__Supplied data__:
==============================

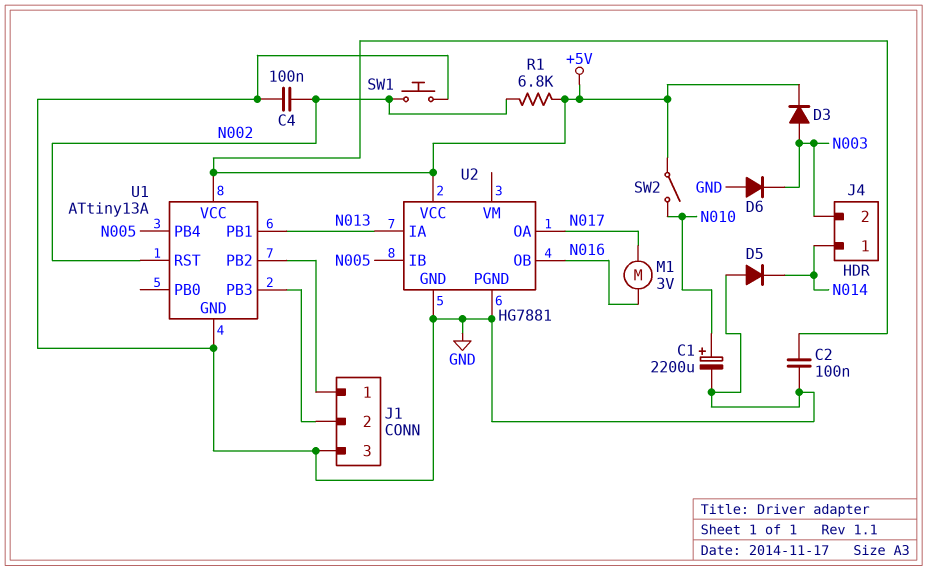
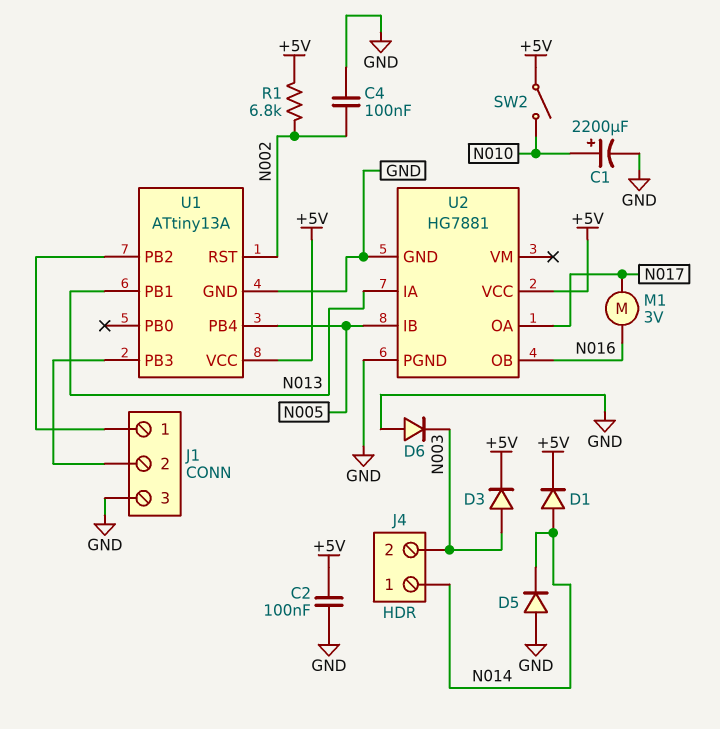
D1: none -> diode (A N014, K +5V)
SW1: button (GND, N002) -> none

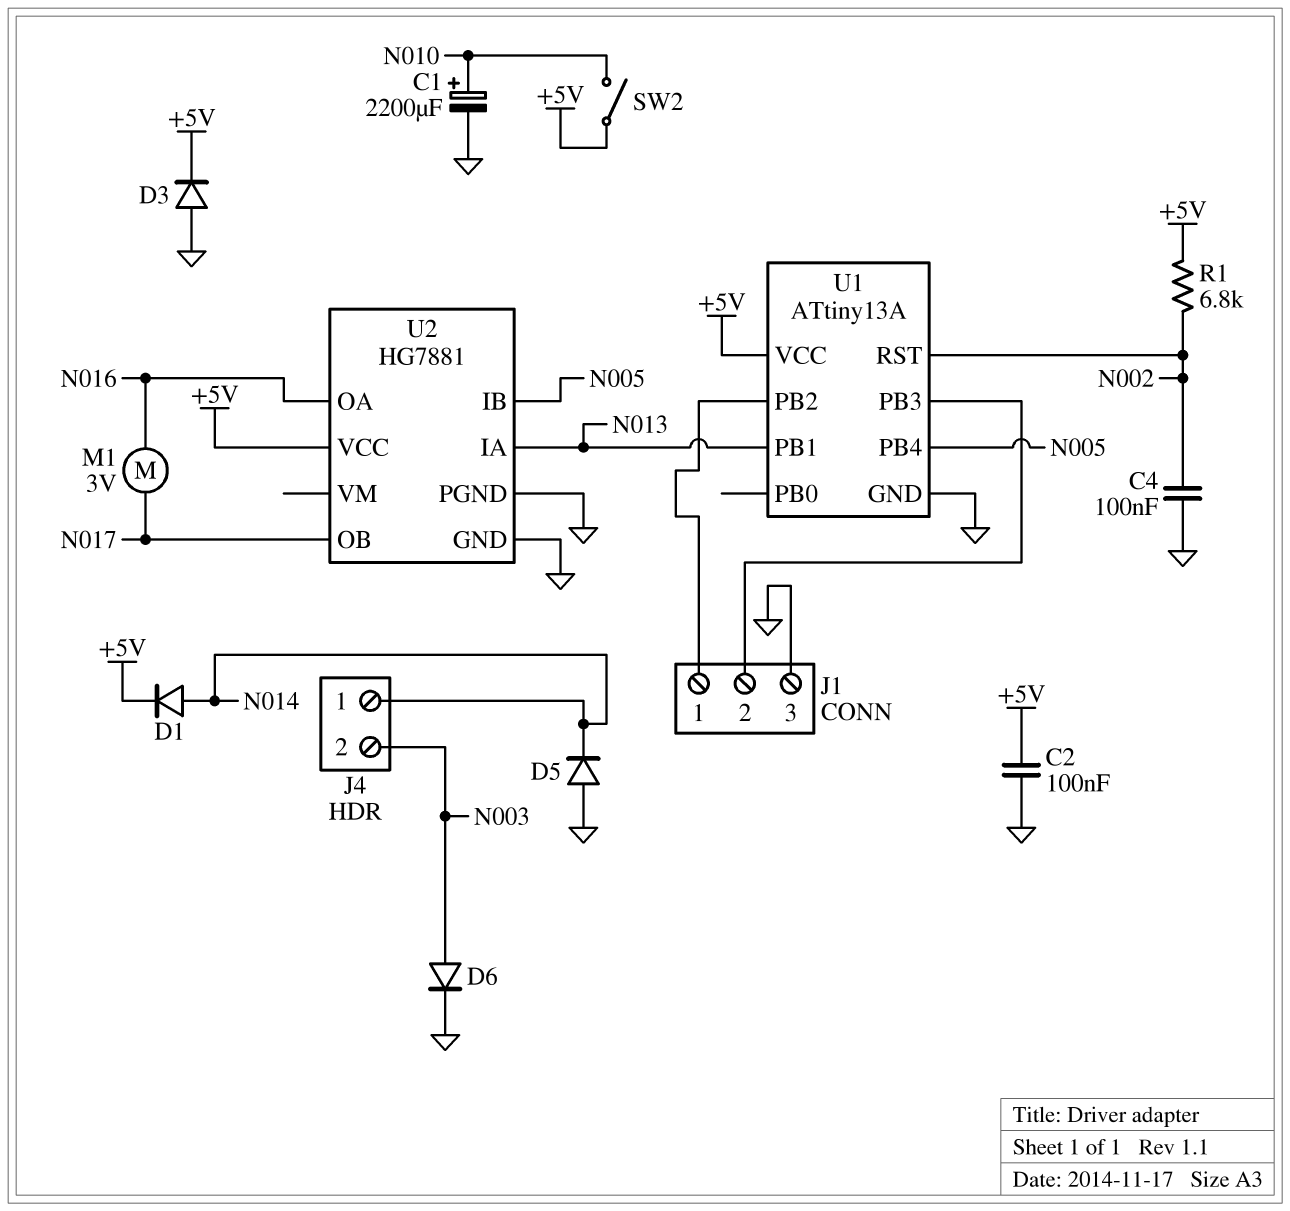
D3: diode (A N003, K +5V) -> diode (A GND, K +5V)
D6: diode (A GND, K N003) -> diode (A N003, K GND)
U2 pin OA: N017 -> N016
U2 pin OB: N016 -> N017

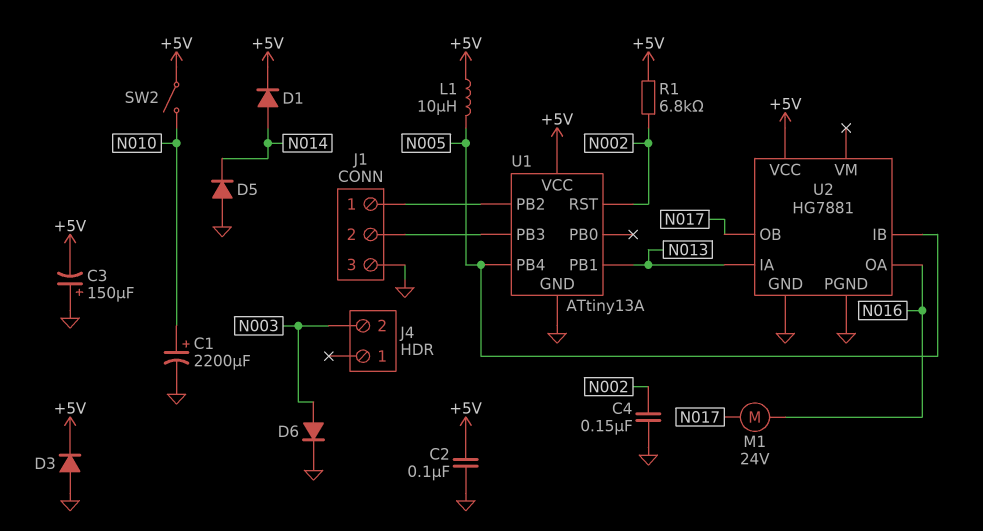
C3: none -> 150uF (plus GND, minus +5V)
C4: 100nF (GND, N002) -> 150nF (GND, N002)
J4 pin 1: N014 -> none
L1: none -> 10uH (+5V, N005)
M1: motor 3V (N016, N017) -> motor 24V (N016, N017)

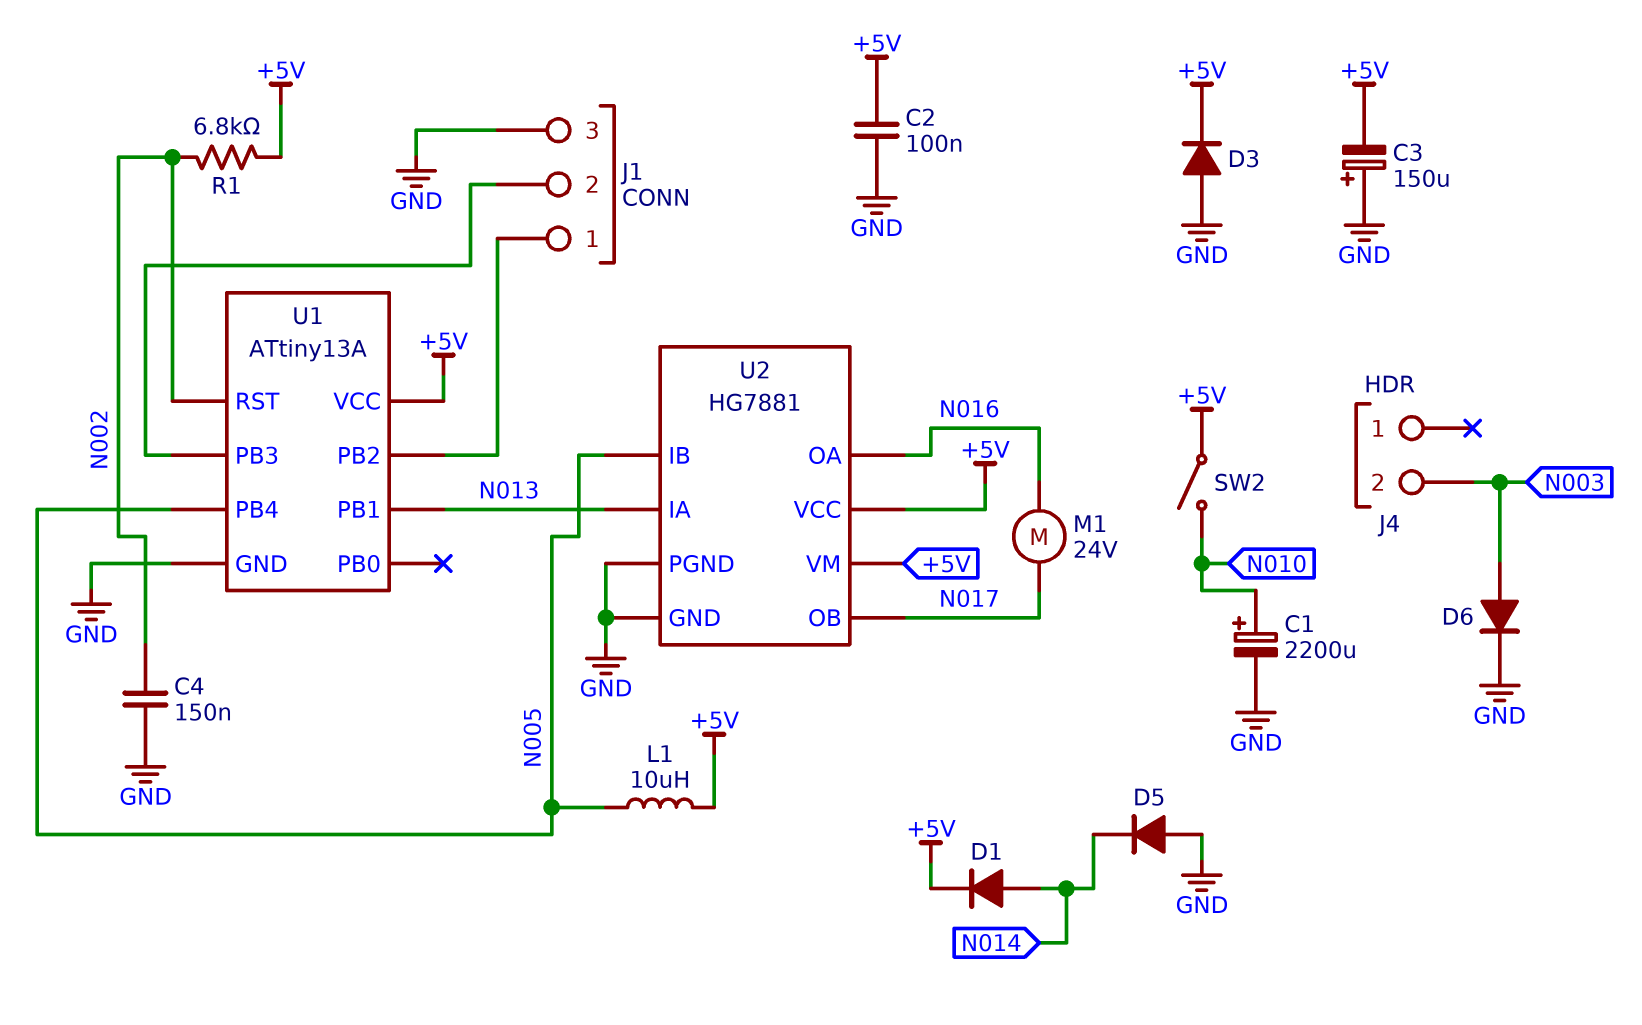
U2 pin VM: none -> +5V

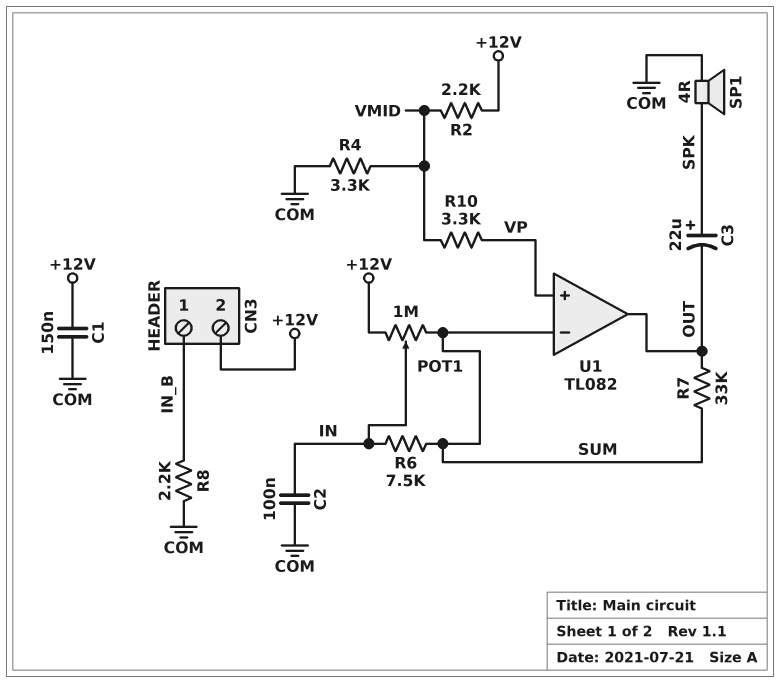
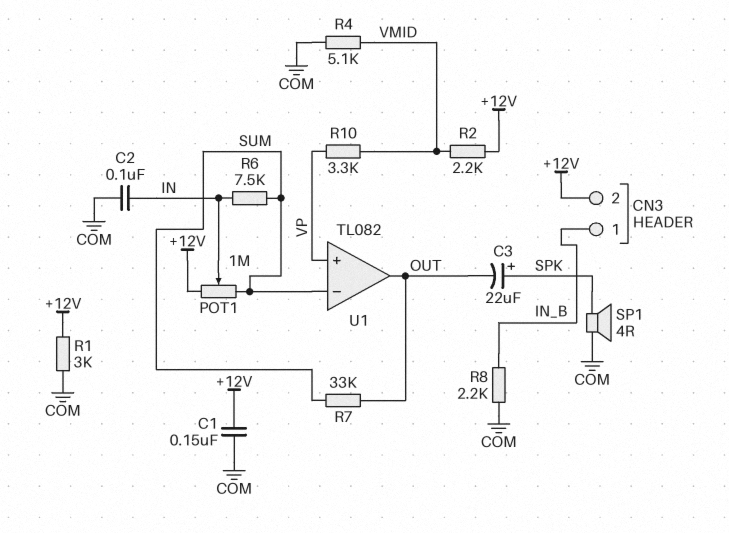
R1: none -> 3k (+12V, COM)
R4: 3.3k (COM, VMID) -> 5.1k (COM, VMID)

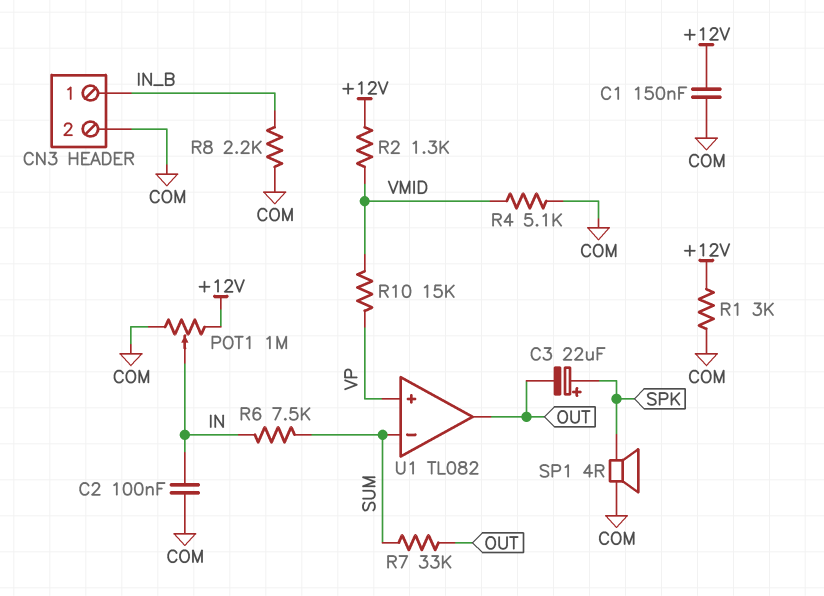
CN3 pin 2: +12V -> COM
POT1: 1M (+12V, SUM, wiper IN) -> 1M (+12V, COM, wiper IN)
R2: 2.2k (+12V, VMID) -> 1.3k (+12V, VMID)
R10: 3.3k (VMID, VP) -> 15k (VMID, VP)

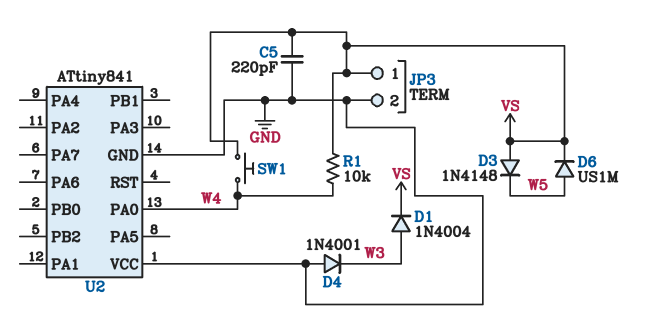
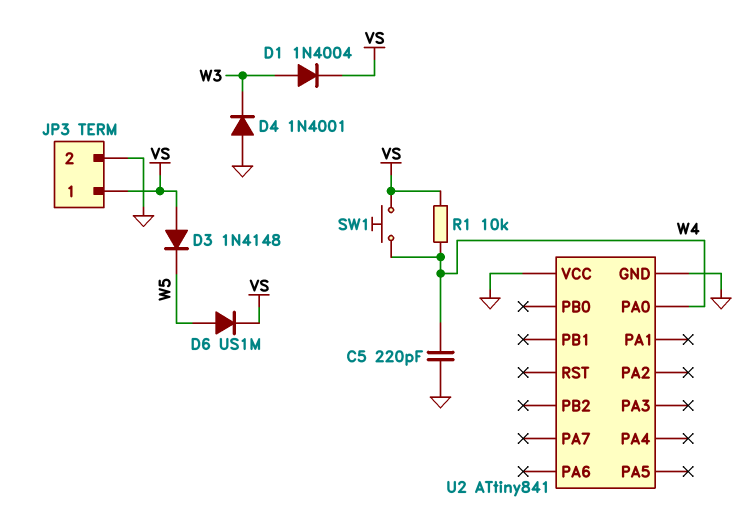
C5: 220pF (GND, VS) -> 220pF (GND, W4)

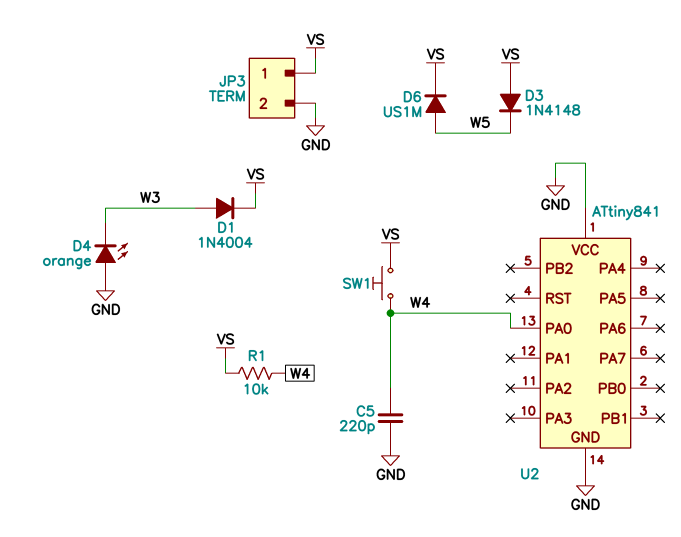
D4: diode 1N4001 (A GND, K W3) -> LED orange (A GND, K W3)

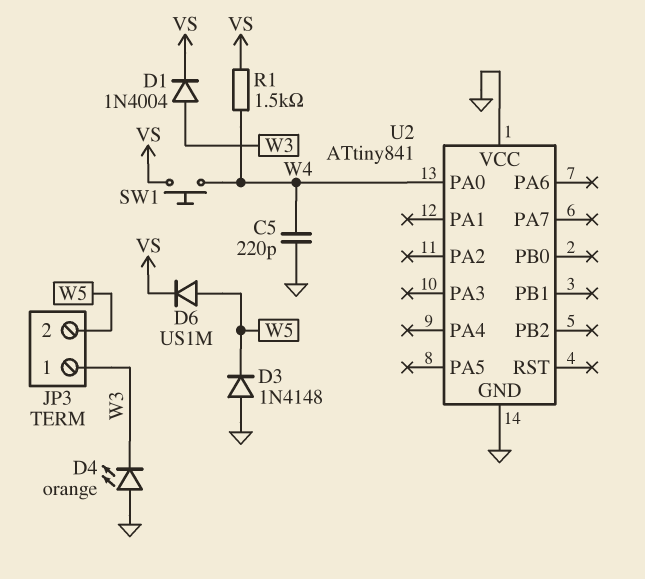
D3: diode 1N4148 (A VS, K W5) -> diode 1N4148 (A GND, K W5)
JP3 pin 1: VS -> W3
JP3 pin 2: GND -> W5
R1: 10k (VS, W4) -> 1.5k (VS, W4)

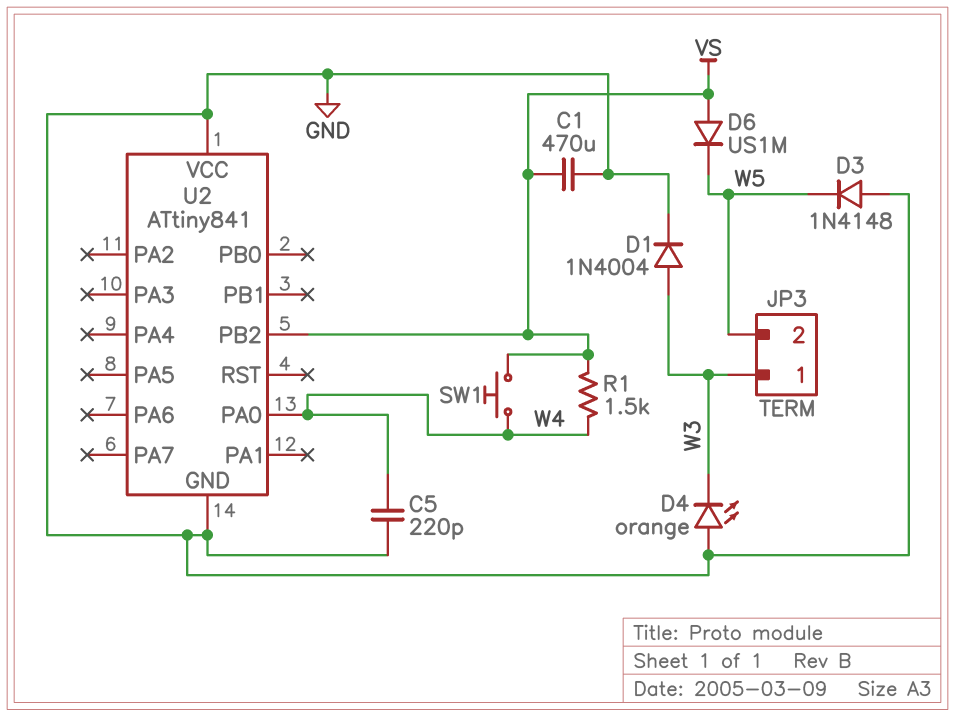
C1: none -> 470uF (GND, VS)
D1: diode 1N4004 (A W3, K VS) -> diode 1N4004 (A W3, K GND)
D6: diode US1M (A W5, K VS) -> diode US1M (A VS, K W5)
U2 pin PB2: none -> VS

==============================

__Description of the task__: All entries must come back exactly as written, though without their pictures.

__Exercise output__:
D1: none -> diode (A N014, K +5V)
SW1: button (GND, N002) -> none

D3: diode (A N003, K +5V) -> diode (A GND, K +5V)
D6: diode (A GND, K N003) -> diode (A N003, K GND)
U2 pin OA: N017 -> N016
U2 pin OB: N016 -> N017

C3: none -> 150uF (plus GND, minus +5V)
C4: 100nF (GND, N002) -> 150nF (GND, N002)
J4 pin 1: N014 -> none
L1: none -> 10uH (+5V, N005)
M1: motor 3V (N016, N017) -> motor 24V (N016, N017)

U2 pin VM: none -> +5V

R1: none -> 3k (+12V, COM)
R4: 3.3k (COM, VMID) -> 5.1k (COM, VMID)

CN3 pin 2: +12V -> COM
POT1: 1M (+12V, SUM, wiper IN) -> 1M (+12V, COM, wiper IN)
R2: 2.2k (+12V, VMID) -> 1.3k (+12V, VMID)
R10: 3.3k (VMID, VP) -> 15k (VMID, VP)

C5: 220pF (GND, VS) -> 220pF (GND, W4)

D4: diode 1N4001 (A GND, K W3) -> LED orange (A GND, K W3)

D3: diode 1N4148 (A VS, K W5) -> diode 1N4148 (A GND, K W5)
JP3 pin 1: VS -> W3
JP3 pin 2: GND -> W5
R1: 10k (VS, W4) -> 1.5k (VS, W4)

C1: none -> 470uF (GND, VS)
D1: diode 1N4004 (A W3, K VS) -> diode 1N4004 (A W3, K GND)
D6: diode US1M (A W5, K VS) -> diode US1M (A VS, K W5)
U2 pin PB2: none -> VS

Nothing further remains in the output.